[Instructions for the task] From the first line to the last, restate the data exactly, leaving out the images.

[Scene images with change listings]

=-=-=-=-=

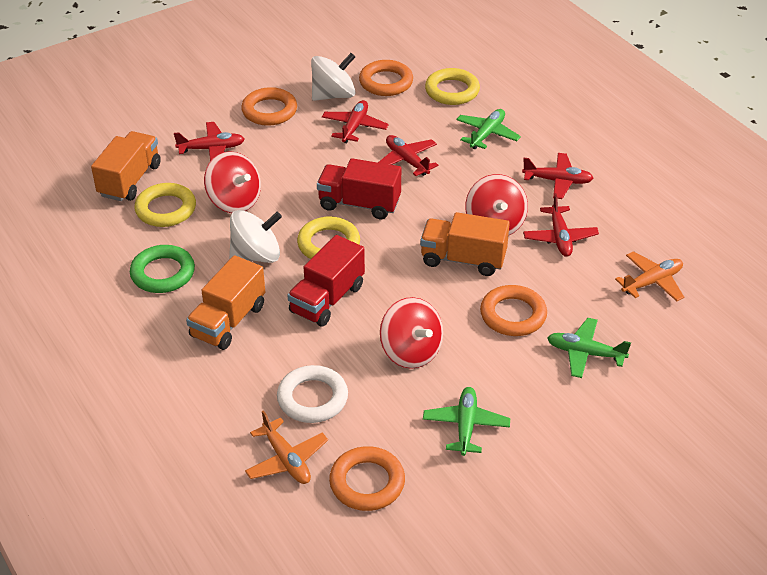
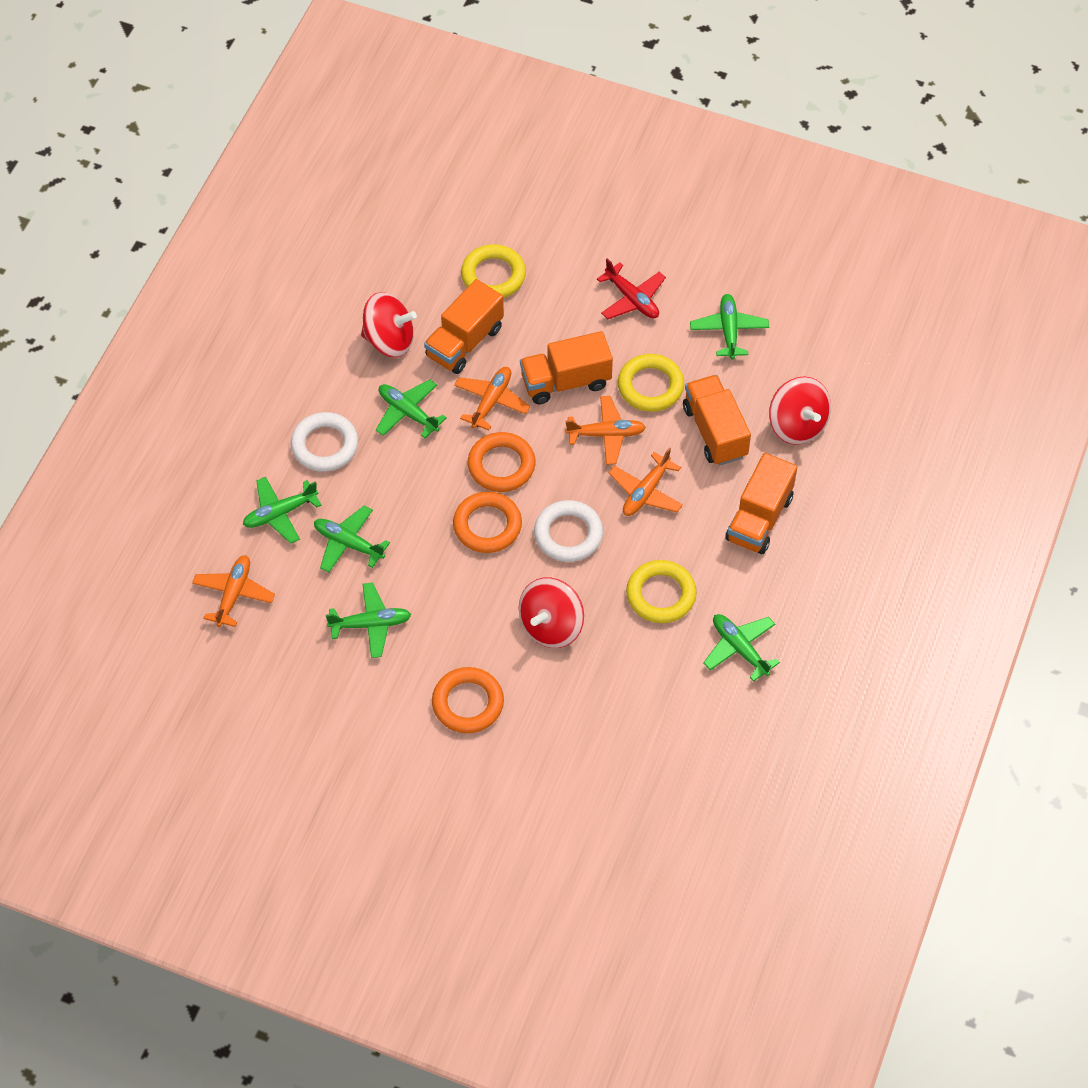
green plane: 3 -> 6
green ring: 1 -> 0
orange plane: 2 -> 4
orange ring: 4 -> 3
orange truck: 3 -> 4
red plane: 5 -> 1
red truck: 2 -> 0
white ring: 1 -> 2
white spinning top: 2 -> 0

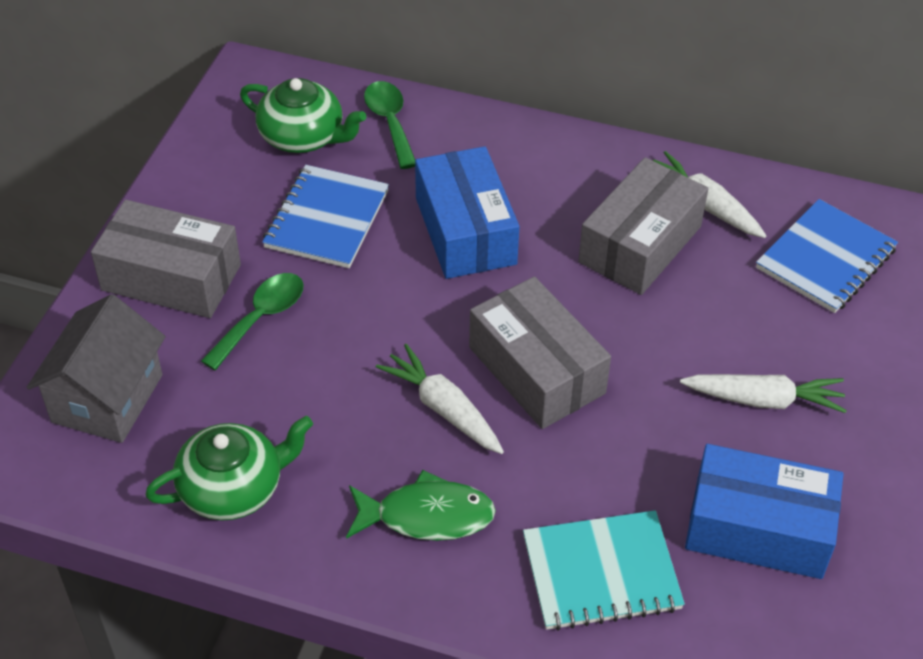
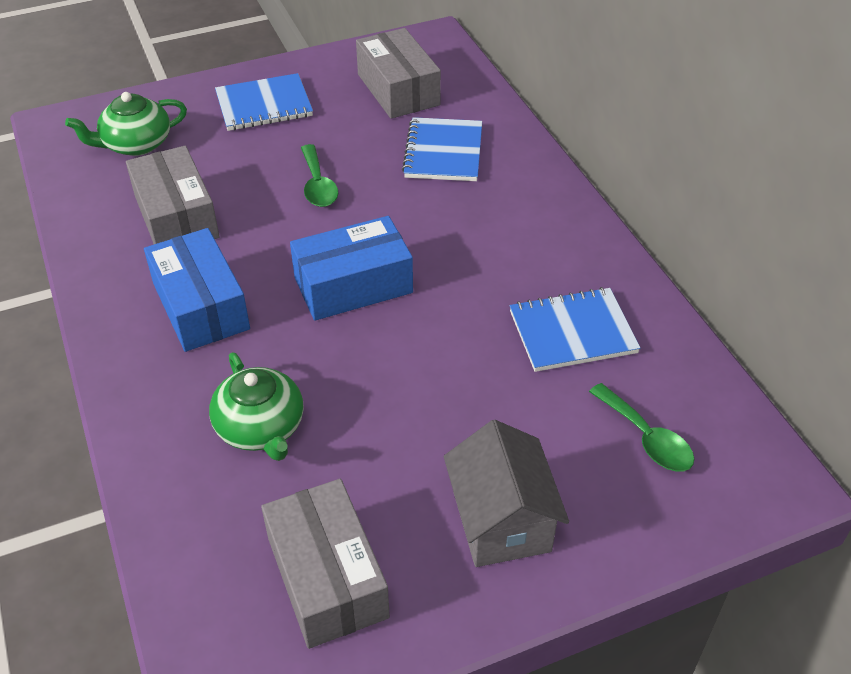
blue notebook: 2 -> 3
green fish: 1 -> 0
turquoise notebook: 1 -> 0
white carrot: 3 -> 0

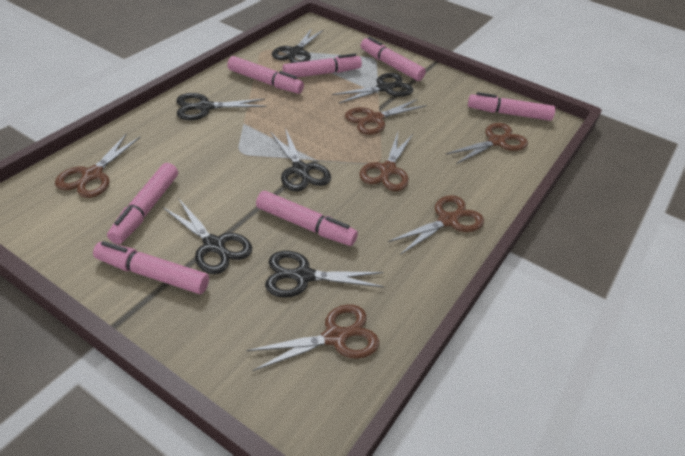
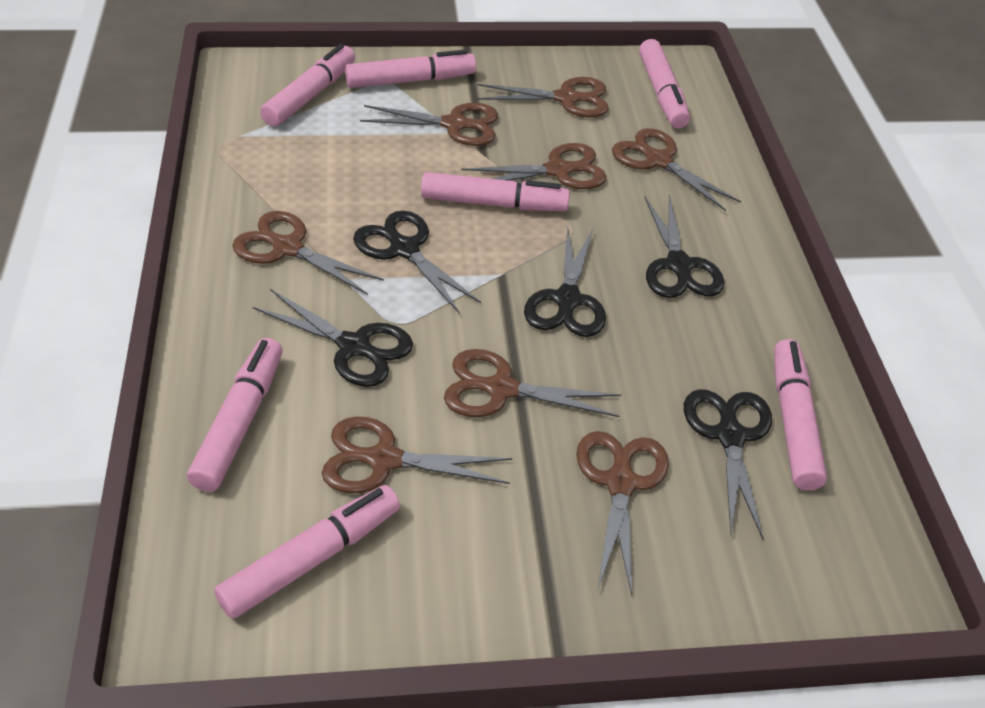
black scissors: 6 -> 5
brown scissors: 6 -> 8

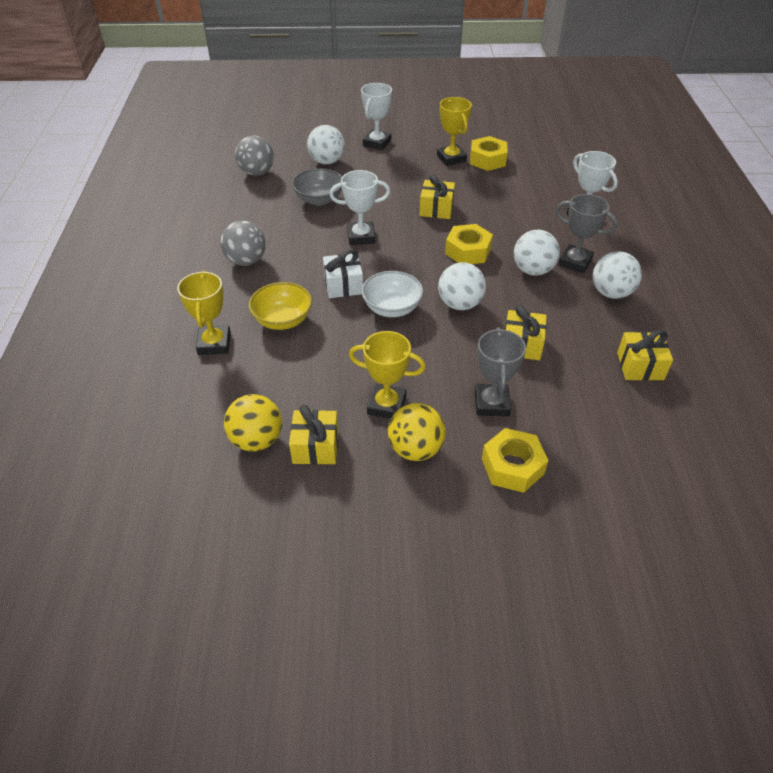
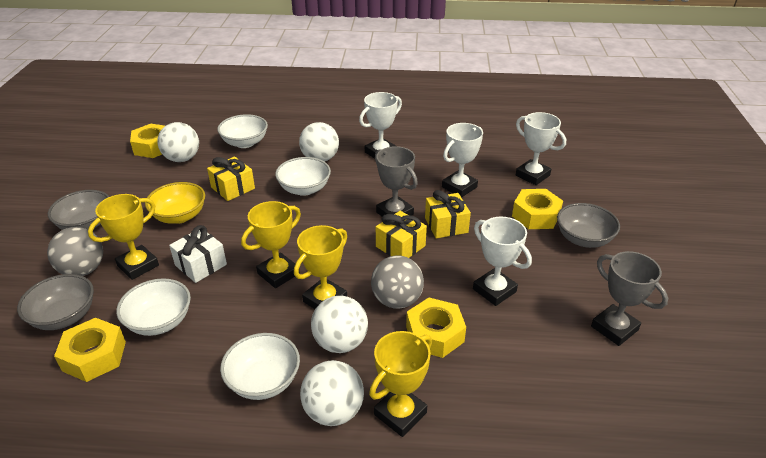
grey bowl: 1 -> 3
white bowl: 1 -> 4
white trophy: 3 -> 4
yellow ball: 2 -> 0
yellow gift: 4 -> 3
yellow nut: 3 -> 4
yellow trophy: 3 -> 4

=-=-=-=-=

[Reply]
green plane: 3 -> 6
green ring: 1 -> 0
orange plane: 2 -> 4
orange ring: 4 -> 3
orange truck: 3 -> 4
red plane: 5 -> 1
red truck: 2 -> 0
white ring: 1 -> 2
white spinning top: 2 -> 0

blue notebook: 2 -> 3
green fish: 1 -> 0
turquoise notebook: 1 -> 0
white carrot: 3 -> 0

black scissors: 6 -> 5
brown scissors: 6 -> 8

grey bowl: 1 -> 3
white bowl: 1 -> 4
white trophy: 3 -> 4
yellow ball: 2 -> 0
yellow gift: 4 -> 3
yellow nut: 3 -> 4
yellow trophy: 3 -> 4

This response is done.